• [Your instructions] Repeat each record exactly, skipping the pictures.

(Entries shown Opens)

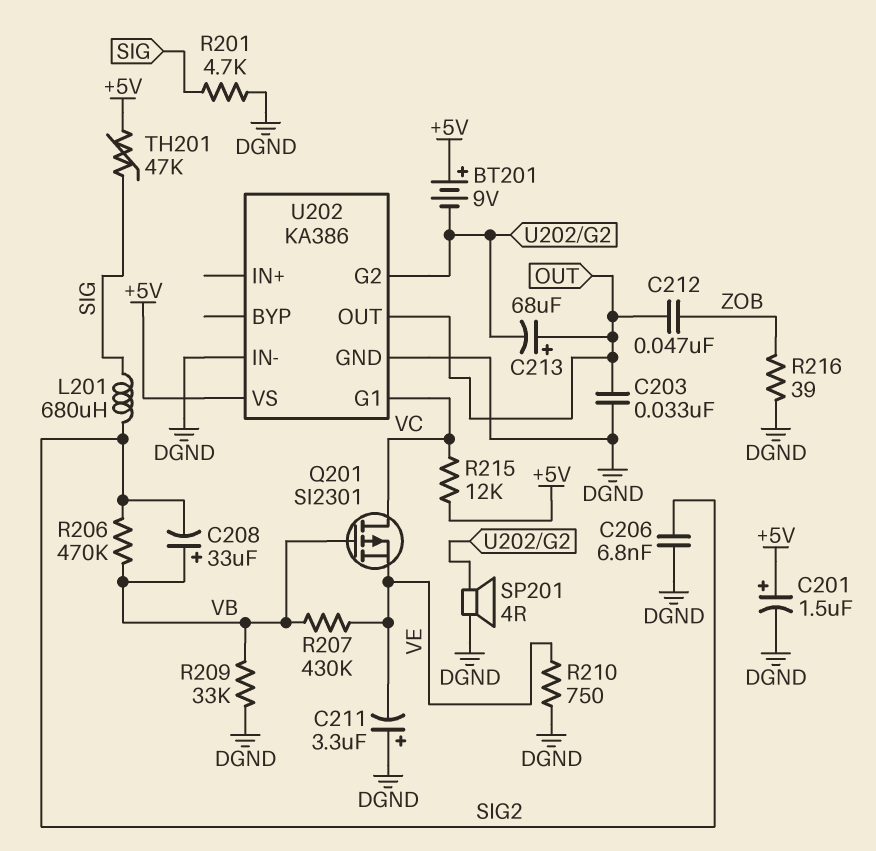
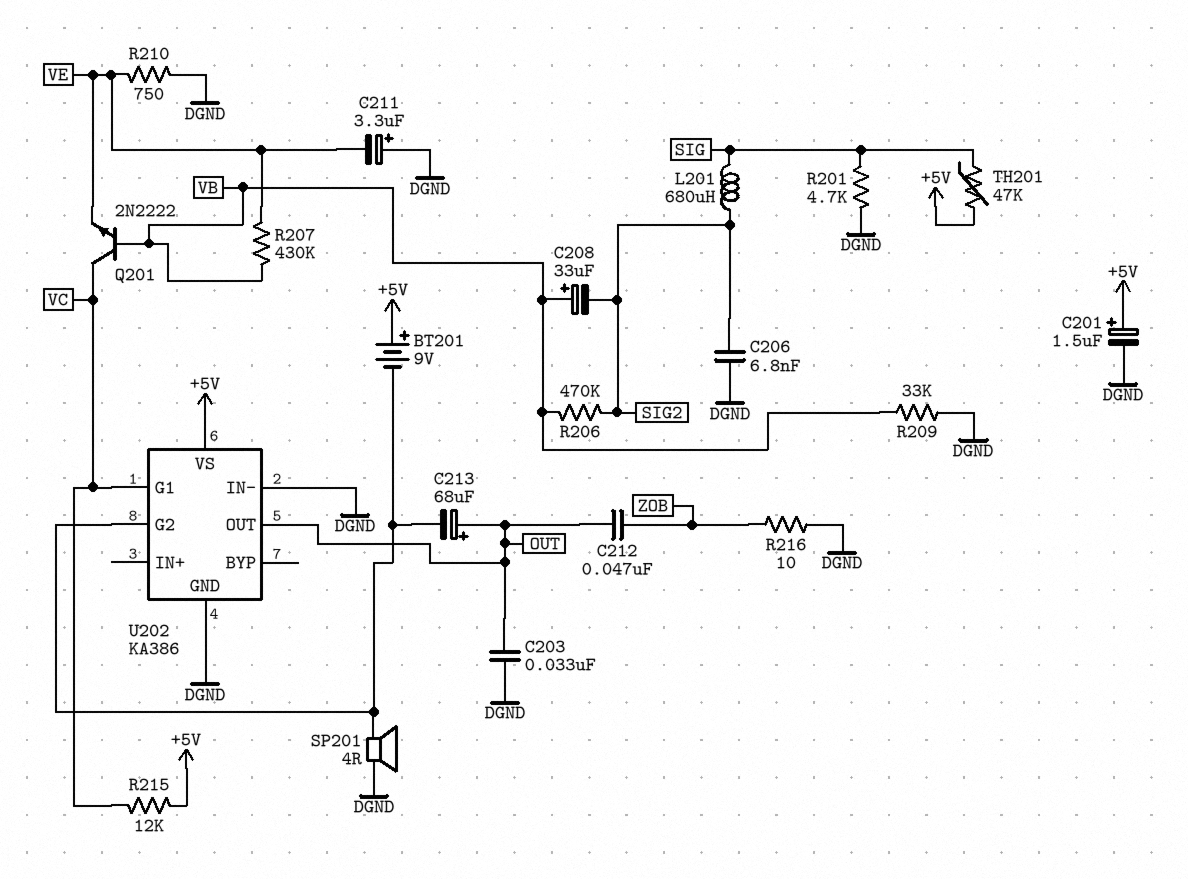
Q201: PMOS SI2301 (G VB, D VC, S VE) -> NPN 2N2222 (B VB, C VC, E VE)
R216: 39 (DGND, ZOB) -> 10 (DGND, ZOB)

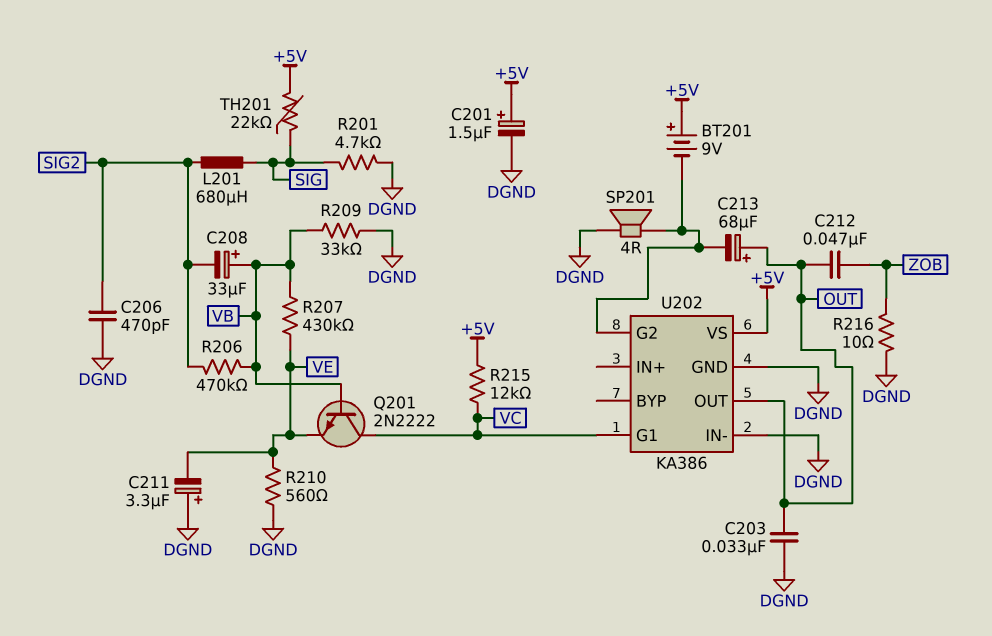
C206: 6.8nF (DGND, SIG2) -> 470pF (DGND, SIG2)
R210: 750 (DGND, VE) -> 560 (DGND, VE)
TH201: 47k (+5V, SIG) -> 22k (+5V, SIG)

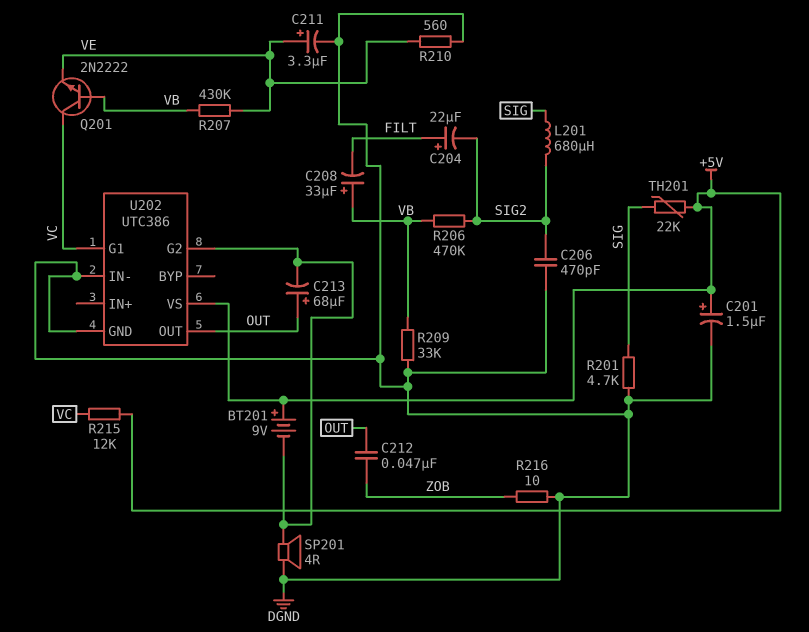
C203: 33nF (DGND, OUT) -> none
C204: none -> 22uF (plus FILT, minus SIG2)
C208: 33uF (plus VB, minus SIG2) -> 33uF (plus VB, minus FILT)
C211: 3.3uF (plus DGND, minus VE) -> 3.3uF (plus VE, minus DGND)
U202: KA386 -> UTC386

(Entries shown Closes)

• [Finished exercise]
Q201: PMOS SI2301 (G VB, D VC, S VE) -> NPN 2N2222 (B VB, C VC, E VE)
R216: 39 (DGND, ZOB) -> 10 (DGND, ZOB)

C206: 6.8nF (DGND, SIG2) -> 470pF (DGND, SIG2)
R210: 750 (DGND, VE) -> 560 (DGND, VE)
TH201: 47k (+5V, SIG) -> 22k (+5V, SIG)

C203: 33nF (DGND, OUT) -> none
C204: none -> 22uF (plus FILT, minus SIG2)
C208: 33uF (plus VB, minus SIG2) -> 33uF (plus VB, minus FILT)
C211: 3.3uF (plus DGND, minus VE) -> 3.3uF (plus VE, minus DGND)
U202: KA386 -> UTC386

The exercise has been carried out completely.